**ABOUT THIS EXERCISE**
Give back exactly the lines running from the line with "(337, 173) = (446, 233): purple" to the end of the entries, and only those lines.

**LISTED ENTRIES**

=====

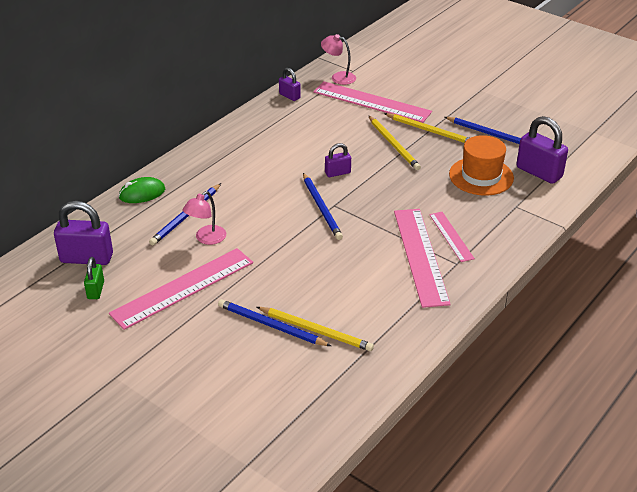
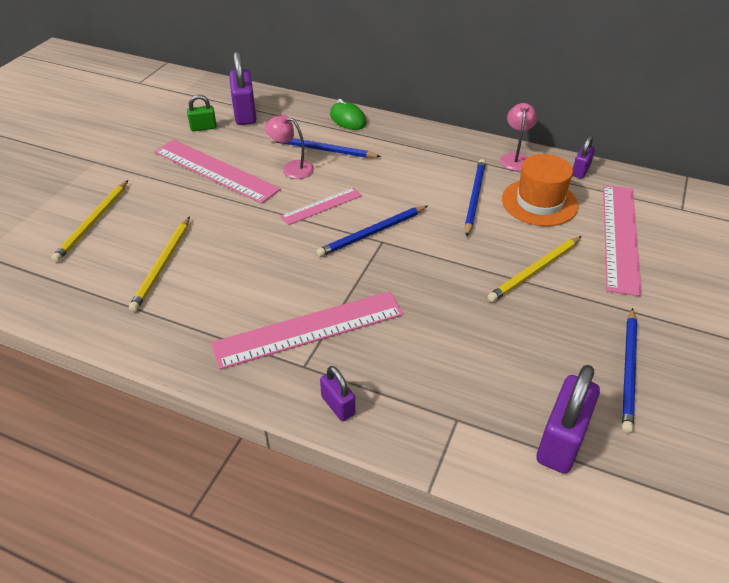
camera: 75 degrees right, 5 degrees up
(271, 325) = (167, 233): blue pencil -> blue pencil (474, 198)
(337, 173) = (446, 233): purple padlock -> purple padlock (338, 405)
(338, 77) = (655, 200): pink lamp -> pink lamp (515, 158)
(430, 131) = (591, 301): yellow pencil -> yellow pencil (93, 222)
(451, 236) = (358, 353): pink ruler -> pink ruler (321, 206)
(481, 176) = (511, 369): orange hat -> orange hat (539, 202)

=====

**TASK ANSWER**
(337, 173) = (446, 233): purple padlock -> purple padlock (338, 405)
(338, 77) = (655, 200): pink lamp -> pink lamp (515, 158)
(430, 131) = (591, 301): yellow pencil -> yellow pencil (93, 222)
(451, 236) = (358, 353): pink ruler -> pink ruler (321, 206)
(481, 176) = (511, 369): orange hat -> orange hat (539, 202)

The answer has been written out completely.